__Scene images with change listings__:
--*--

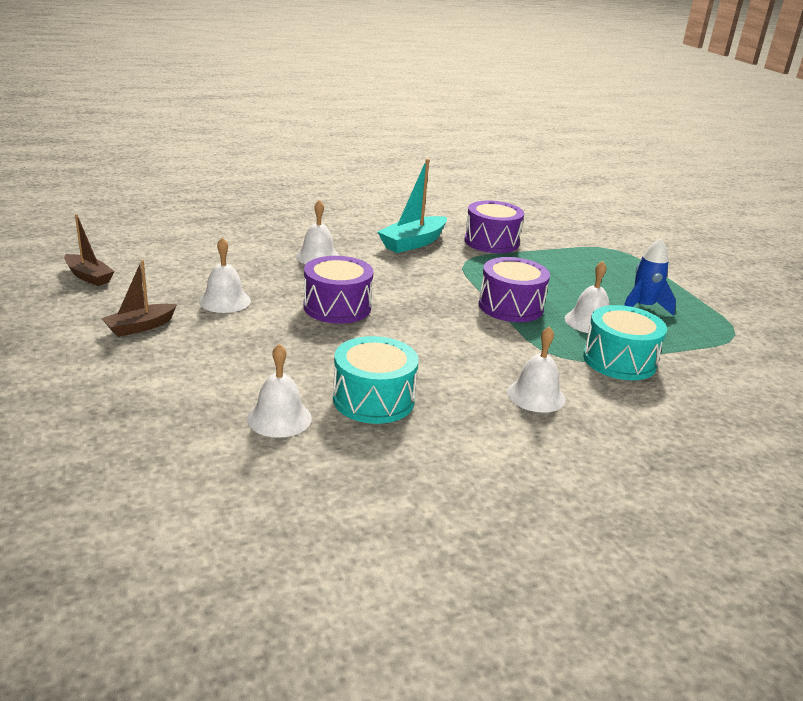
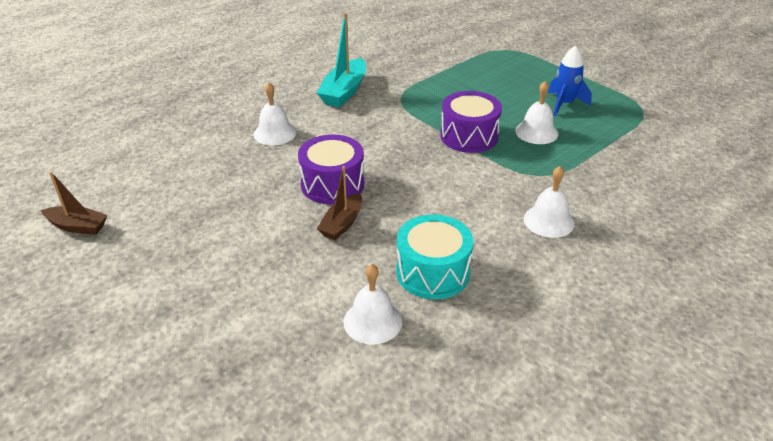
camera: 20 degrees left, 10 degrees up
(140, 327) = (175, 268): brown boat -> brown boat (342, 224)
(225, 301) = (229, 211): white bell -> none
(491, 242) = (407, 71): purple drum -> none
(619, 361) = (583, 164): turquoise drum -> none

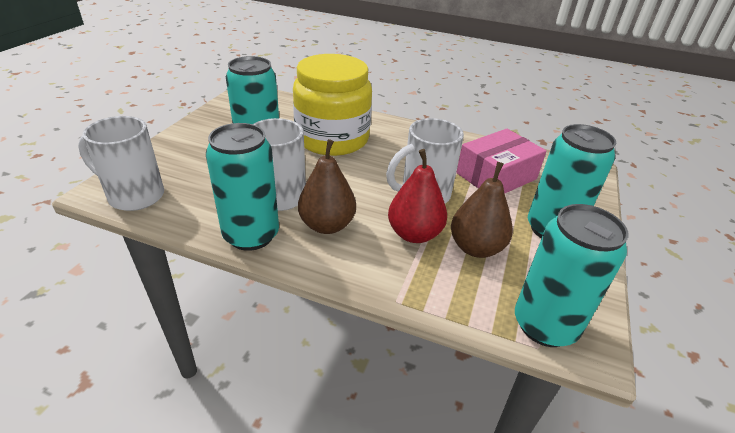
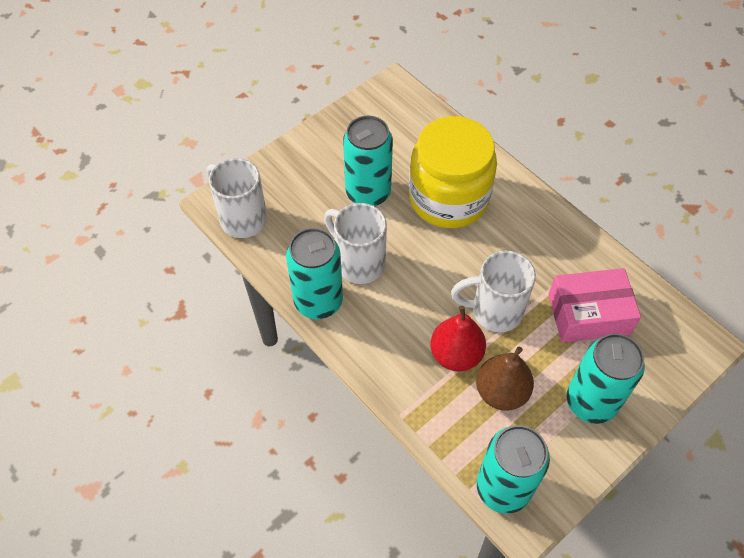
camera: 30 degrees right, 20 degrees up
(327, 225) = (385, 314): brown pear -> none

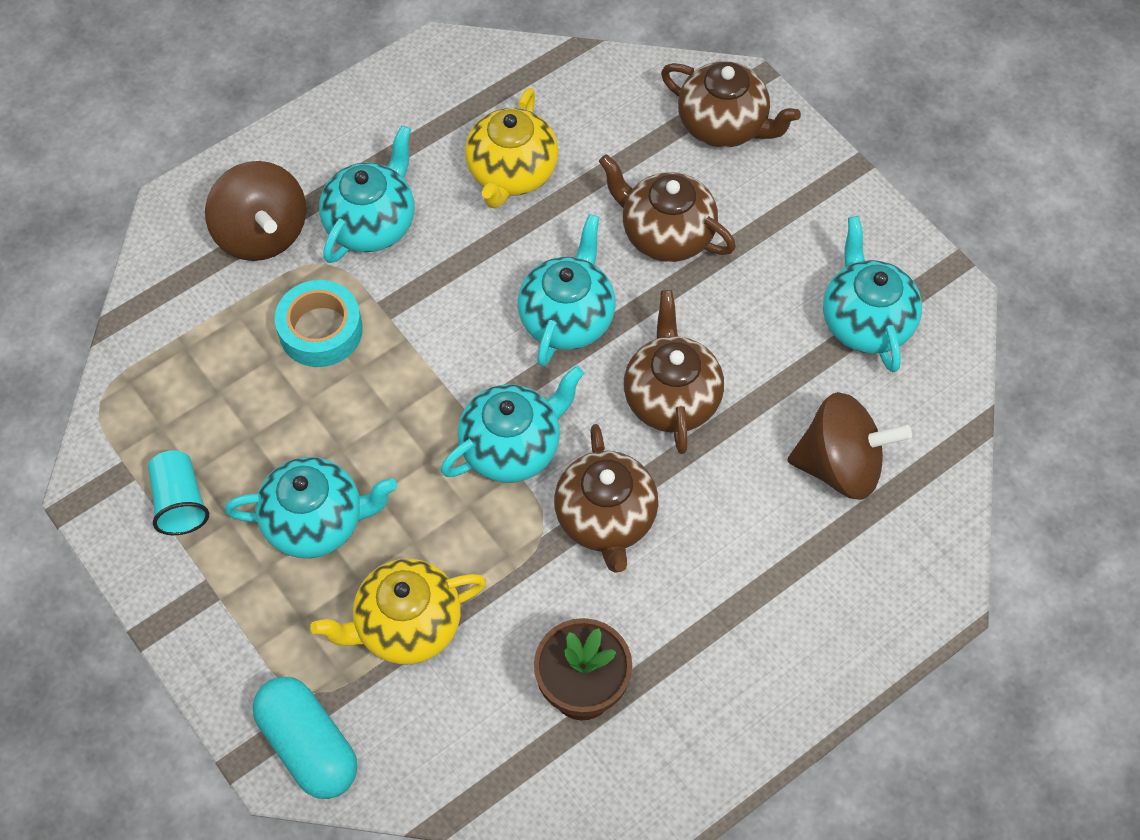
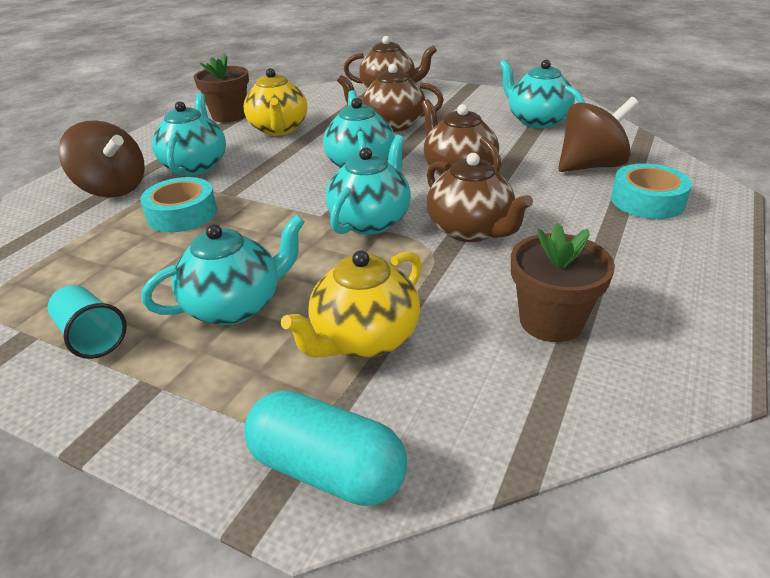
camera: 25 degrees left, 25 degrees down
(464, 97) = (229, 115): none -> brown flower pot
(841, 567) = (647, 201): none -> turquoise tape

--*--

__WORK ORDER__: An exact restatement of every record is required. Omit the images.

__SOLVED EXERCISE__:
camera: 20 degrees left, 10 degrees up
(140, 327) = (175, 268): brown boat -> brown boat (342, 224)
(225, 301) = (229, 211): white bell -> none
(491, 242) = (407, 71): purple drum -> none
(619, 361) = (583, 164): turquoise drum -> none

camera: 30 degrees right, 20 degrees up
(327, 225) = (385, 314): brown pear -> none

camera: 25 degrees left, 25 degrees down
(464, 97) = (229, 115): none -> brown flower pot
(841, 567) = (647, 201): none -> turquoise tape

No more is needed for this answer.